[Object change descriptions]
-*-

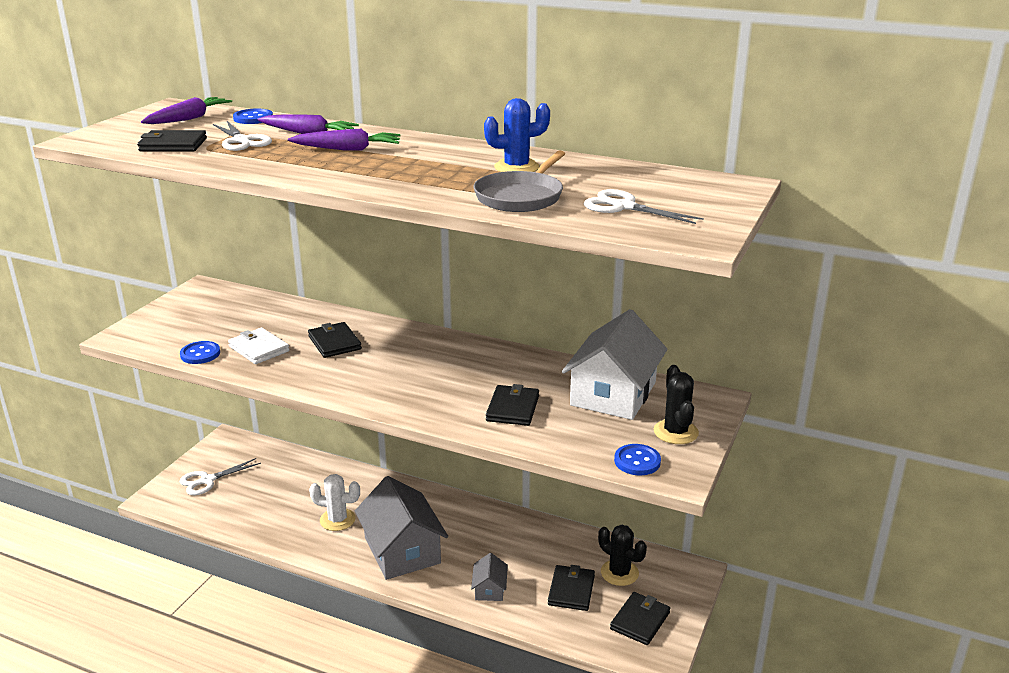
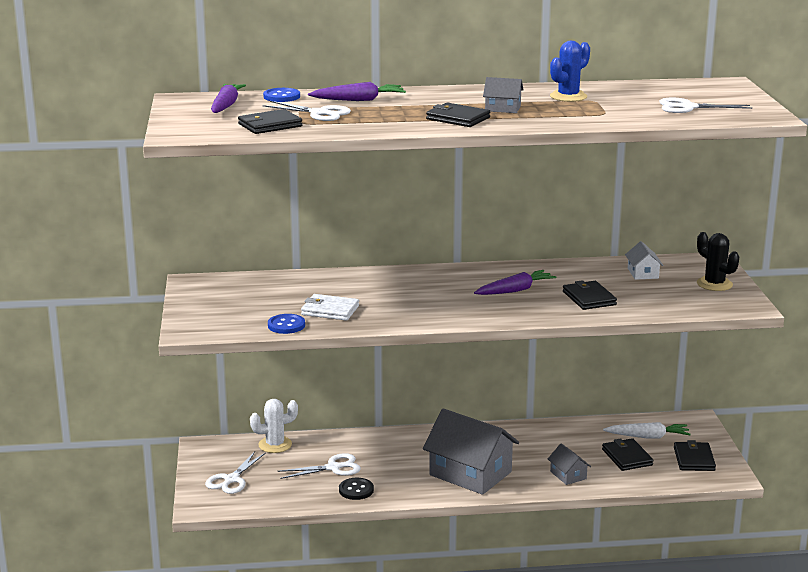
camera: 30 degrees left, 5 degrees down
(287, 530) = (356, 490): none -> black button
(296, 498) = (333, 468): none -> white scissors
(334, 343) = (385, 292): black wallet -> black wallet (458, 118)
(337, 520) = (389, 471): white cactus -> white cactus (275, 445)
(347, 149) = (418, 105): purple carrot -> purple carrot (515, 290)
(419, 168) = (503, 108): none -> grey house
(520, 197) = (612, 113): grey pan -> none
(613, 393) = (643, 273): white house -> white house, size x0.45
(619, 573) = (648, 437): black cactus -> white carrot
(637, 461) = (714, 305): blue button -> none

-*-

#### [Exercise aim]
The lines above may hold the string "none". Say how many do, and give only that number.

#### [Exercise response]
5